THE PROBLEM ->
The expected result is the full set of records, copied precisely, with images dropped.

Revision tracking records
▽

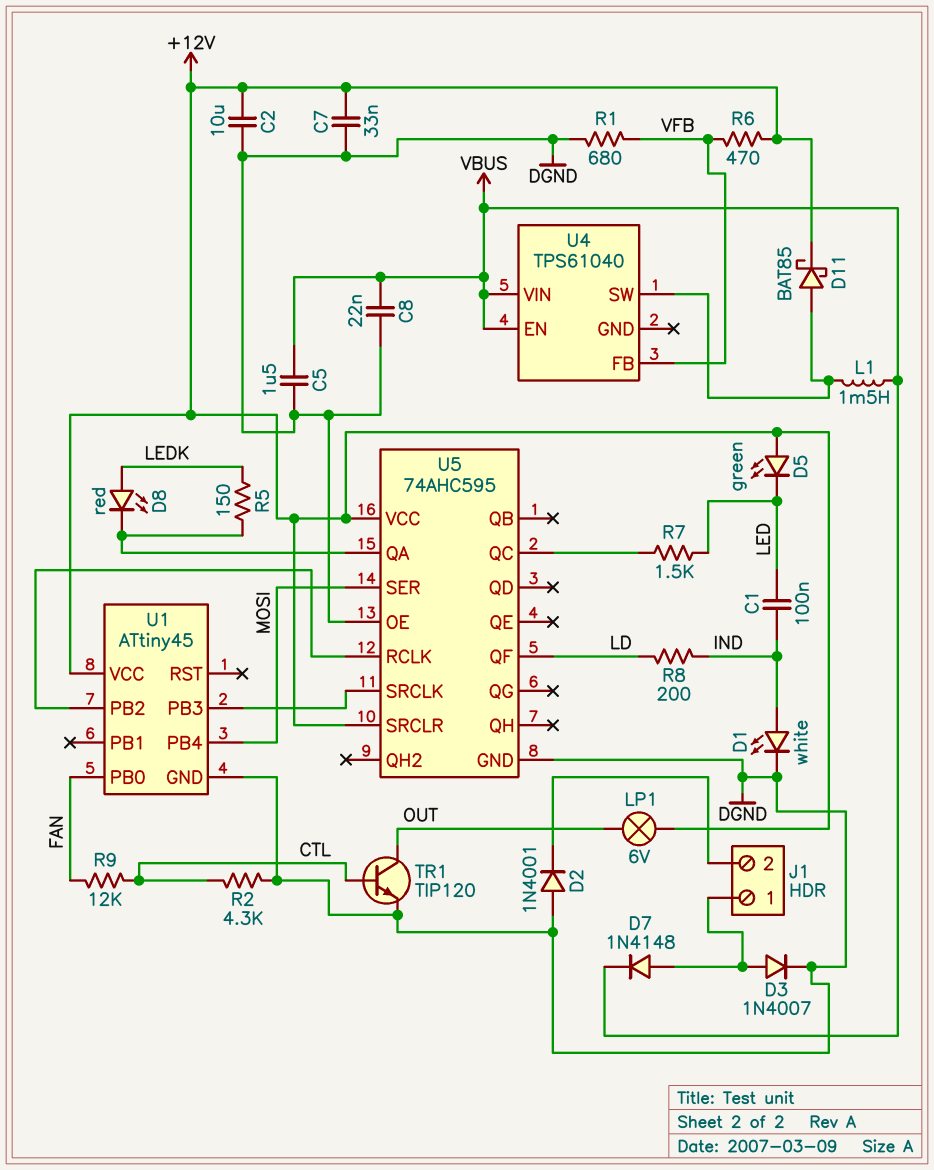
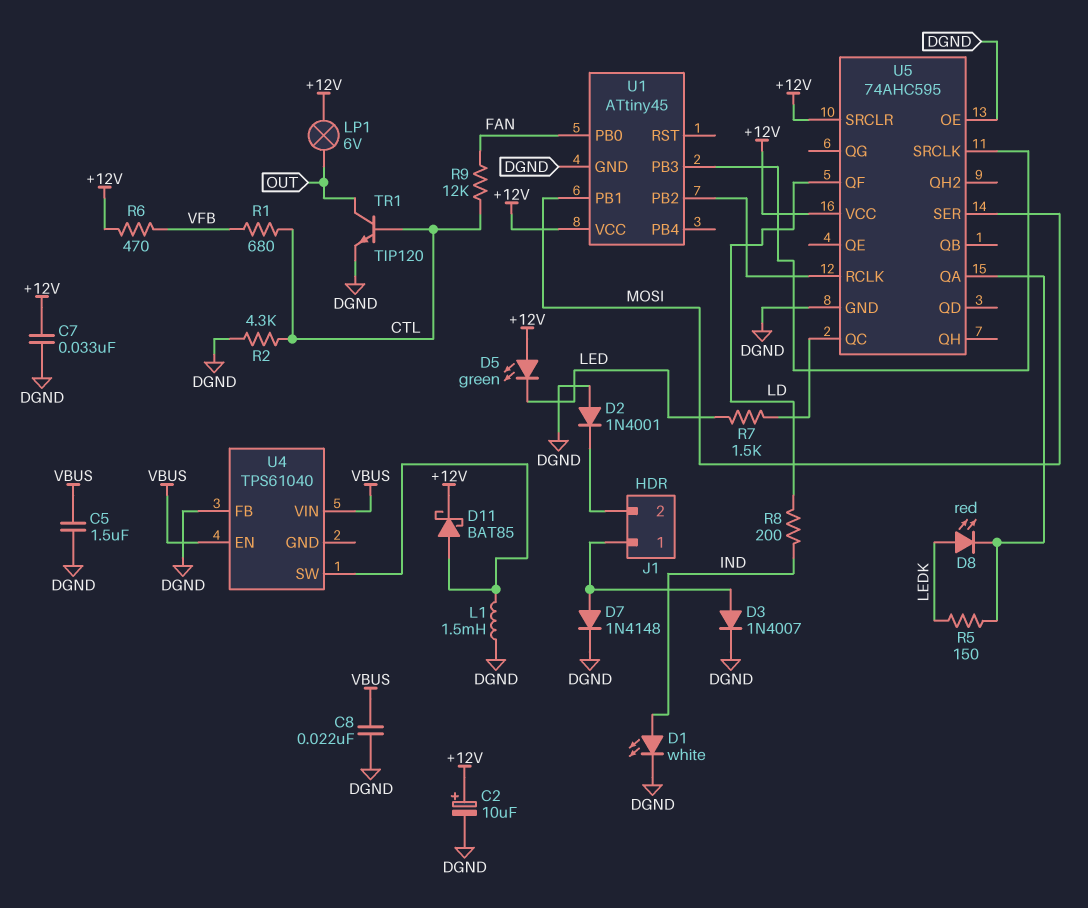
C1: 100nF (IND, LED) -> none
C2: 10uF (+12V, DGND) -> 10uF (plus +12V, minus DGND)
D7: diode 1N4148 (A J1/1, K VBUS) -> diode 1N4148 (A J1/1, K DGND)
L1: 1.5mH (U4/SW, VBUS) -> 1.5mH (DGND, U4/SW)
R1: 680 (DGND, VFB) -> 680 (CTL, VFB)
U1 pin PB1: none -> MOSI
U1 pin PB4: MOSI -> none
U4 pin FB: VFB -> DGND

△

ANSWER TO THIS EXERCISE ->
C1: 100nF (IND, LED) -> none
C2: 10uF (+12V, DGND) -> 10uF (plus +12V, minus DGND)
D7: diode 1N4148 (A J1/1, K VBUS) -> diode 1N4148 (A J1/1, K DGND)
L1: 1.5mH (U4/SW, VBUS) -> 1.5mH (DGND, U4/SW)
R1: 680 (DGND, VFB) -> 680 (CTL, VFB)
U1 pin PB1: none -> MOSI
U1 pin PB4: MOSI -> none
U4 pin FB: VFB -> DGND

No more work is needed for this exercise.